Begin INFORMATION SHOWN

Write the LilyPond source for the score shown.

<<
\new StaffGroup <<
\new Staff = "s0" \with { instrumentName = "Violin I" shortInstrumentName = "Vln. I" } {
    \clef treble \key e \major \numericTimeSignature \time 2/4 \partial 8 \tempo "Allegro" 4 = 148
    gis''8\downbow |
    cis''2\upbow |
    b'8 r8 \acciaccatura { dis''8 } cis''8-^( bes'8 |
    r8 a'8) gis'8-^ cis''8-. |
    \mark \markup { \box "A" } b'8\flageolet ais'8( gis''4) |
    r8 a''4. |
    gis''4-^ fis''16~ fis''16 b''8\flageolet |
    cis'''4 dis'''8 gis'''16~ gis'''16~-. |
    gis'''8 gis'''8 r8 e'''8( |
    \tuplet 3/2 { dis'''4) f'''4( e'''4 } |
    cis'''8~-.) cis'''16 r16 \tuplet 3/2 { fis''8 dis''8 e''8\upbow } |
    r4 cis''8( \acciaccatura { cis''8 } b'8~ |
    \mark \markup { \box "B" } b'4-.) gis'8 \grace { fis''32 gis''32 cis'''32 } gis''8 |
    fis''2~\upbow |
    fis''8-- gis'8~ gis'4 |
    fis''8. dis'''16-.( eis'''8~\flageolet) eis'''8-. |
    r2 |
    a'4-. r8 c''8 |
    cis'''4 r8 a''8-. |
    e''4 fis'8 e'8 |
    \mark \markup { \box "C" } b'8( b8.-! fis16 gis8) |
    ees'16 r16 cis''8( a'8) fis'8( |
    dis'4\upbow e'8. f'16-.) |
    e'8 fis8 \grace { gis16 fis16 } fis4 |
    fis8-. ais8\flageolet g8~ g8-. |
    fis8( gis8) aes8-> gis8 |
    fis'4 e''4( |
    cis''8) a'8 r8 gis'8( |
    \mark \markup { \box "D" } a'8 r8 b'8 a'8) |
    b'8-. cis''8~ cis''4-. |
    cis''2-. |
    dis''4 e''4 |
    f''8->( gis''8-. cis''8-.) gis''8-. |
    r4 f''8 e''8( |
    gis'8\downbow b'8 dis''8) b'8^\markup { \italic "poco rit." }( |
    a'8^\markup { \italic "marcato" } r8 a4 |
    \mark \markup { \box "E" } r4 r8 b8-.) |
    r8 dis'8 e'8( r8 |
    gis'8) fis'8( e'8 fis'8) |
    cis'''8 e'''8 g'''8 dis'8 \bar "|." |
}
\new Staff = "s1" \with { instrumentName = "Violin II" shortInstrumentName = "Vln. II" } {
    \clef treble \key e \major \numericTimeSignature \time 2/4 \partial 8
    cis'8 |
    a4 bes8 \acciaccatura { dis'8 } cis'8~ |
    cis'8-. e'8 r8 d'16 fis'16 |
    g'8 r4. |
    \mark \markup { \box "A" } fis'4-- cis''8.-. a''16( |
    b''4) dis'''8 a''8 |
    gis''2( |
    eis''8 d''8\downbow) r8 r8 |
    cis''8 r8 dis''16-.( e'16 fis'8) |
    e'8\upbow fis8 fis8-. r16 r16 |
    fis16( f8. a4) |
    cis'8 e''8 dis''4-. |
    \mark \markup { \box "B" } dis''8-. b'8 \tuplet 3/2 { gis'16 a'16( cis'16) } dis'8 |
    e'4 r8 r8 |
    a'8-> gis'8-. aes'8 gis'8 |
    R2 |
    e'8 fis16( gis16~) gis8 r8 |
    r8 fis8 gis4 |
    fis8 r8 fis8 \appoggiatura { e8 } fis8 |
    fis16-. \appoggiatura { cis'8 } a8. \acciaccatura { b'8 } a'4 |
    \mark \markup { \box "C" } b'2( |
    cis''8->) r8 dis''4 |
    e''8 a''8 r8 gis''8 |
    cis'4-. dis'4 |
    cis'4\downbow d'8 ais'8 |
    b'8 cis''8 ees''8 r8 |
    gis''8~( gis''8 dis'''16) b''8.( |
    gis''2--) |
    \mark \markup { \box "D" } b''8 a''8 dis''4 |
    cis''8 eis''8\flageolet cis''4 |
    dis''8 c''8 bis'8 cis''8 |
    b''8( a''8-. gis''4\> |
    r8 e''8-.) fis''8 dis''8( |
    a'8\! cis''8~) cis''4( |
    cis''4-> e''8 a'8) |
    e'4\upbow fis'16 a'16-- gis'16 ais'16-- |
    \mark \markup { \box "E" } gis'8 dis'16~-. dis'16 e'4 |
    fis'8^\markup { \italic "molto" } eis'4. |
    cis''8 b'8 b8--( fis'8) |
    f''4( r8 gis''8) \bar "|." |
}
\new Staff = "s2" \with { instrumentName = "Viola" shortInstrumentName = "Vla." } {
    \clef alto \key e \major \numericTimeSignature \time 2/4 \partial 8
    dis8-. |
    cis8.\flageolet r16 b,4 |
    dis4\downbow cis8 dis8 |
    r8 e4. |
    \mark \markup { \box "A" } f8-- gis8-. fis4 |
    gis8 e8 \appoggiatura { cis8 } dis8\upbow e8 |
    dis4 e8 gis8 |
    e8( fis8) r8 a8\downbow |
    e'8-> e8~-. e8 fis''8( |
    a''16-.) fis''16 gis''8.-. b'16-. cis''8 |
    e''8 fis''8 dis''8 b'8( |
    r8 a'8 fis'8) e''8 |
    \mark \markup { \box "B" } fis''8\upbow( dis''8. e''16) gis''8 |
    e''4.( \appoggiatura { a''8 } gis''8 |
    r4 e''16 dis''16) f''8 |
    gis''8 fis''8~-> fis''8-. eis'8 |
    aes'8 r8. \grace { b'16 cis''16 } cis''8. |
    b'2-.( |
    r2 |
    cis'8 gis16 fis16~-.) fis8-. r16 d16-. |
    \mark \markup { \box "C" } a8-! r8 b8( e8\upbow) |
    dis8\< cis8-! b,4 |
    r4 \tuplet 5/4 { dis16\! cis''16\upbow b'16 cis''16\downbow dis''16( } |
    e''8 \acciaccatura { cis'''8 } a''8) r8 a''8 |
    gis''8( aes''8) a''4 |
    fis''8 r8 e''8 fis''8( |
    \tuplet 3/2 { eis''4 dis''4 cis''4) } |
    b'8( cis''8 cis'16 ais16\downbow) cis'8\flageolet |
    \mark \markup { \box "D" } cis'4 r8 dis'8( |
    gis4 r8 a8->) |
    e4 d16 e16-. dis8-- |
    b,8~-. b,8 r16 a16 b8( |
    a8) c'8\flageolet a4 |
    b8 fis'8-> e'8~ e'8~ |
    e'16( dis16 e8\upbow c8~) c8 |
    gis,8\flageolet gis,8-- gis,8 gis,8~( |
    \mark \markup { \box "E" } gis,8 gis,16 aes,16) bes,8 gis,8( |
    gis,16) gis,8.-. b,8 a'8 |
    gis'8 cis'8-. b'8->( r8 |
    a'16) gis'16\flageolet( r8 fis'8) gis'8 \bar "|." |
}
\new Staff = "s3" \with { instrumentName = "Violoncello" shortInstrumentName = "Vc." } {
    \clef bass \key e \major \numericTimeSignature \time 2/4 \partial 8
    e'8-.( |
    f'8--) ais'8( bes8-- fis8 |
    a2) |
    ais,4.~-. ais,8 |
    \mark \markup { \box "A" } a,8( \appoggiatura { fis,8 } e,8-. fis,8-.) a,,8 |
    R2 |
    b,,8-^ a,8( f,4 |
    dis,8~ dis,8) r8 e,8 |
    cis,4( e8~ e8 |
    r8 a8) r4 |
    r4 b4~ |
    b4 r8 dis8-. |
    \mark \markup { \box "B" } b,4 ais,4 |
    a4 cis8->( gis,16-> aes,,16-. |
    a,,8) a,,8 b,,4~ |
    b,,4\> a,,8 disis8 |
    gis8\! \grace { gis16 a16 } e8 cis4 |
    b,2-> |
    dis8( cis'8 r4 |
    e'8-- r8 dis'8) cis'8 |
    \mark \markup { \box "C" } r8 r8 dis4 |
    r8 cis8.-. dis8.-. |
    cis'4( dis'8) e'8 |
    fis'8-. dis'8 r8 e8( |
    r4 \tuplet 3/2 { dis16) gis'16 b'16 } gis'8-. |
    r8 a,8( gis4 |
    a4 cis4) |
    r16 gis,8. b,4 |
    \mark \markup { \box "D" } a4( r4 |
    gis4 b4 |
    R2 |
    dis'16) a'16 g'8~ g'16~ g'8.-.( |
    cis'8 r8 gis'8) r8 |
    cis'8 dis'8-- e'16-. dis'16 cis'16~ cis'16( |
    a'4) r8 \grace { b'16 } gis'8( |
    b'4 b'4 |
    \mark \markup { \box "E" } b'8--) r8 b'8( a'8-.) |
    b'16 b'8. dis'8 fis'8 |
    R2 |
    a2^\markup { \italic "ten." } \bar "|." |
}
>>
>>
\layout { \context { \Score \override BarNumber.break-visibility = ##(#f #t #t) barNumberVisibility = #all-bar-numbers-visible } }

End INFORMATION SHOWN

__REQUIREMENT__
Pick out every line of the listing above that contains the string "appoggiatura", matching its case exactly, and copy those lines.

__FINISHED ANSWER__
    fis8 r8 fis8 \appoggiatura { e8 } fis8 |
    fis16-. \appoggiatura { cis'8 } a8. \acciaccatura { b'8 } a'4 |
    gis8 e8 \appoggiatura { cis8 } dis8\upbow e8 |
    e''4.( \appoggiatura { a''8 } gis''8 |
    \mark \markup { \box "A" } a,8( \appoggiatura { fis,8 } e,8-. fis,8-.) a,,8 |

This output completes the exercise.